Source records
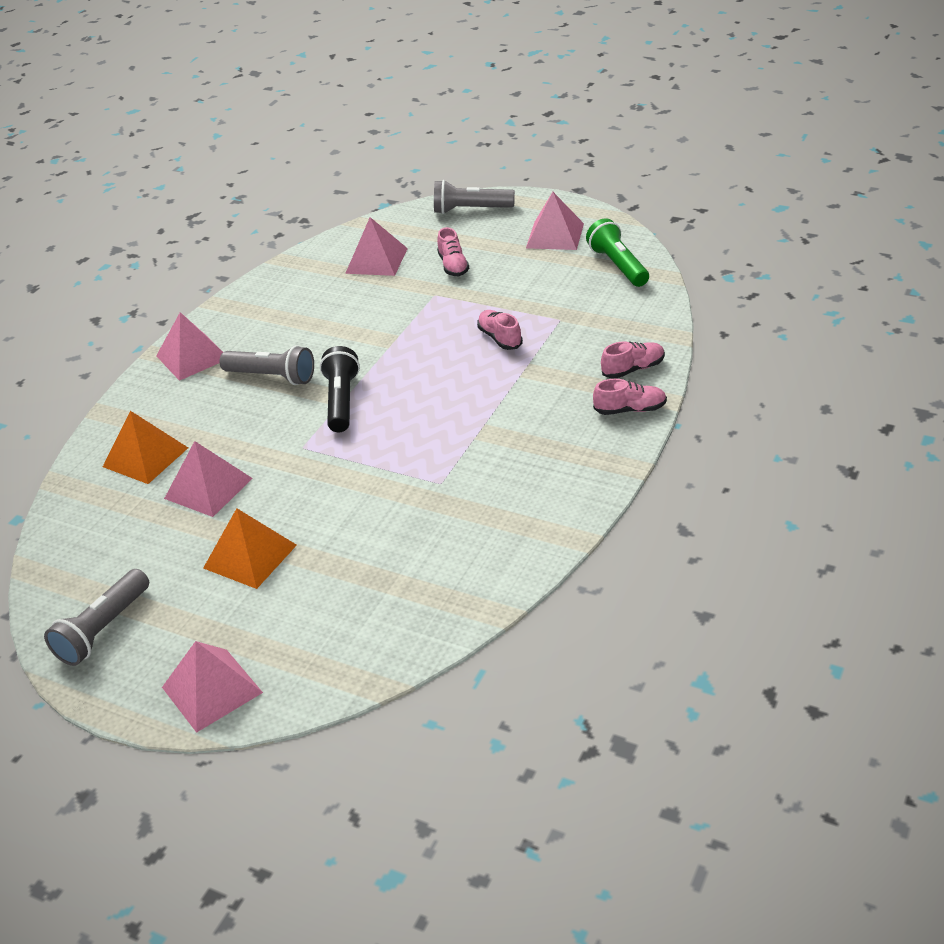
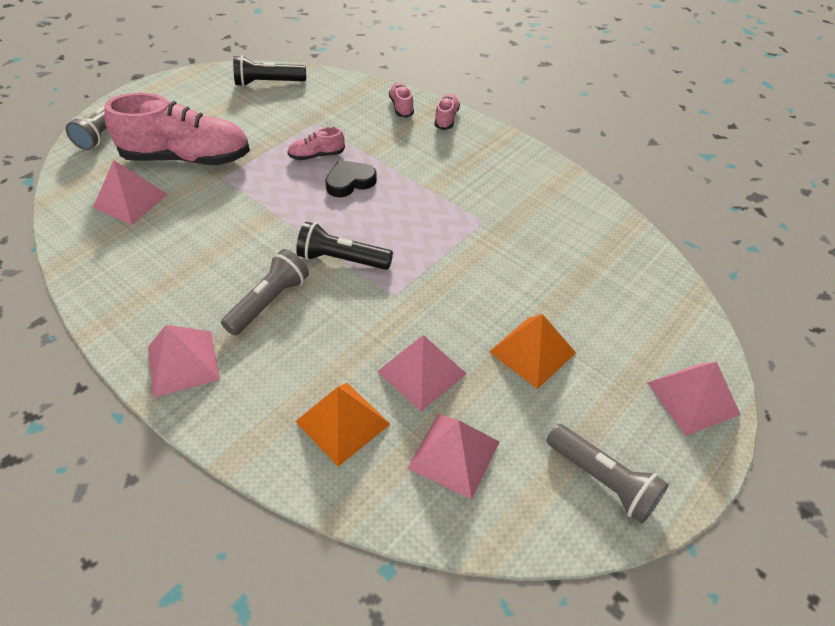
camera: 80 degrees left, 10 degrees up
(453, 266) = (187, 158): pink shoe -> pink shoe, size x2.30
(465, 372) = (350, 182): none -> black heart
(555, 235) = (196, 100): pink pyramid -> pink pyramid (454, 454)
(618, 266) = (268, 83): green flashlight -> black flashlight

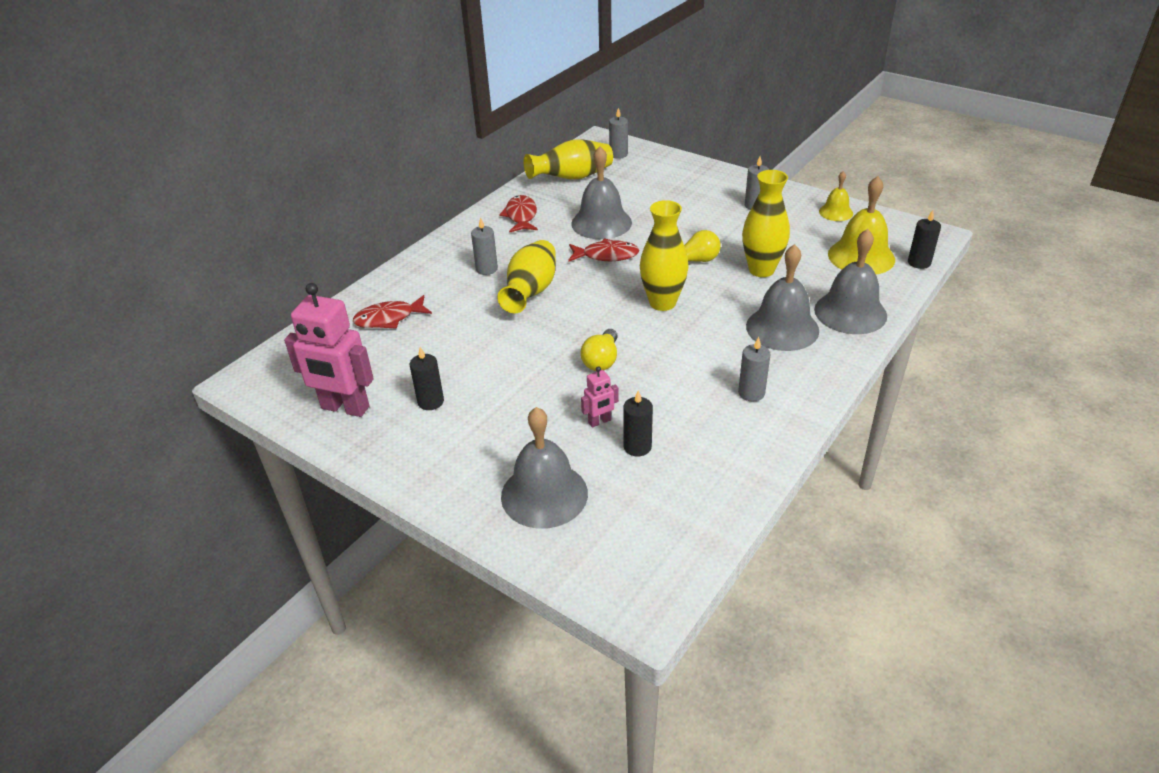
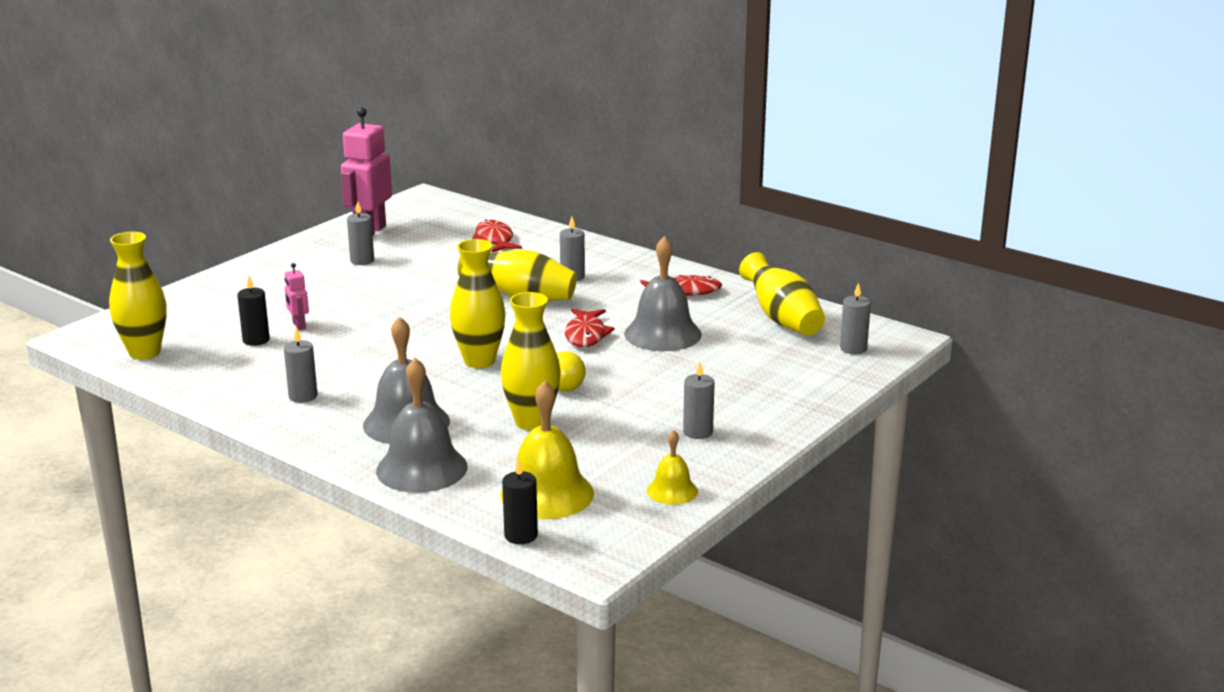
camera: 90 degrees right, 15 degrees down
(430, 402) = (362, 261): black candle -> grey candle
(544, 494) = (221, 303): grey bell -> none
(601, 360) = (389, 328): yellow light bulb -> none
(679, 532) = (144, 352): none -> yellow vase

> **What you are asked to do**: From the line containing "(618, 266) = (268, 83): green" through the last line of the records above, reproduce every line exactly, leaving out the pictures.

> **Solved exercise**:
(618, 266) = (268, 83): green flashlight -> black flashlight

camera: 90 degrees right, 15 degrees down
(430, 402) = (362, 261): black candle -> grey candle
(544, 494) = (221, 303): grey bell -> none
(601, 360) = (389, 328): yellow light bulb -> none
(679, 532) = (144, 352): none -> yellow vase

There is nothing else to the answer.